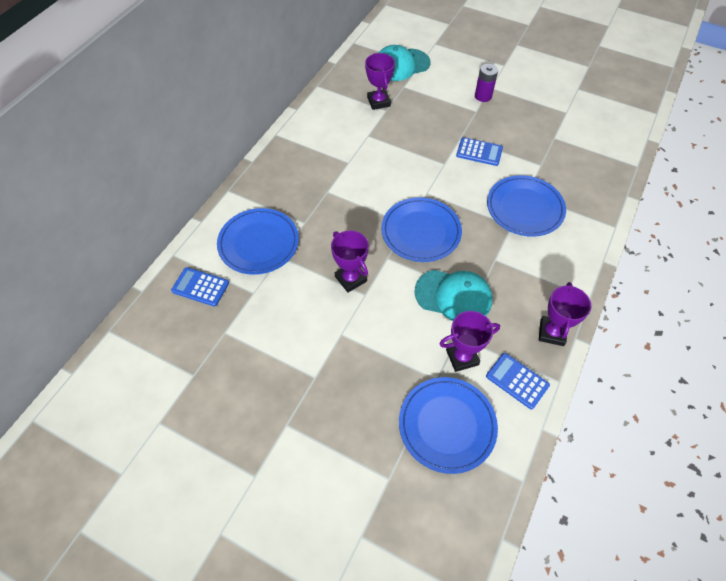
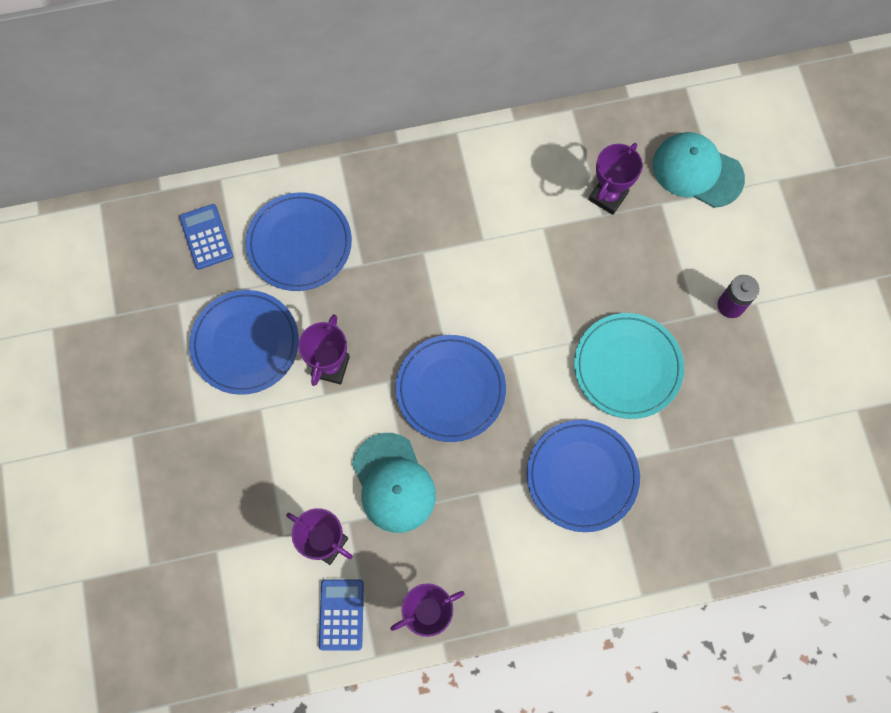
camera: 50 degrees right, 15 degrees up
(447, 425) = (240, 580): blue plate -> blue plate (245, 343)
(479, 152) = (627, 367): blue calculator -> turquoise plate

__WORK TO COMPLETE__. Exclude images. Return the data above verbatim.

__SOLVED EXERCISE__.
camera: 50 degrees right, 15 degrees up
(447, 425) = (240, 580): blue plate -> blue plate (245, 343)
(479, 152) = (627, 367): blue calculator -> turquoise plate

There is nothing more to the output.